TASK
Return the data below unchanged. Drop any pictures.

DATA BLOCK
[Start of Attachment]

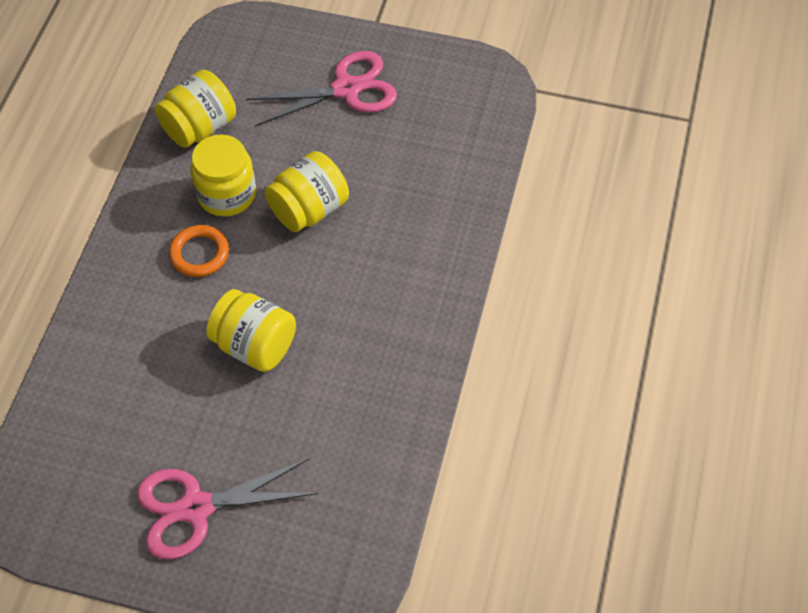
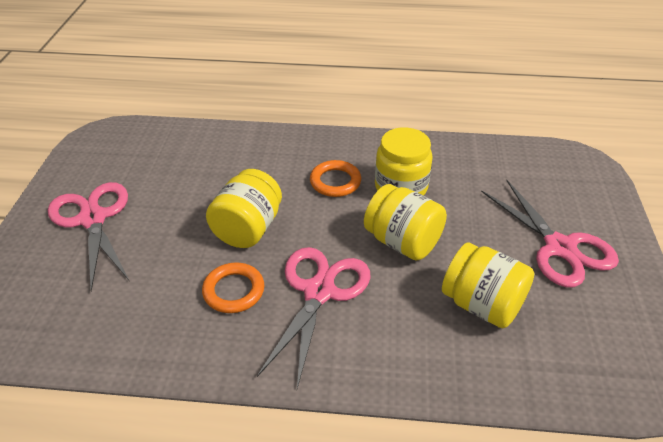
camera: 80 degrees right, 15 degrees down
(200, 127) = (464, 161): yellow jar -> yellow jar (482, 304)
(341, 363) = (234, 291): none -> orange ring
(358, 290) = (319, 292): none -> pink scissors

[End of Attachment]

SOLUTION FOR THIS TASK
camera: 80 degrees right, 15 degrees down
(200, 127) = (464, 161): yellow jar -> yellow jar (482, 304)
(341, 363) = (234, 291): none -> orange ring
(358, 290) = (319, 292): none -> pink scissors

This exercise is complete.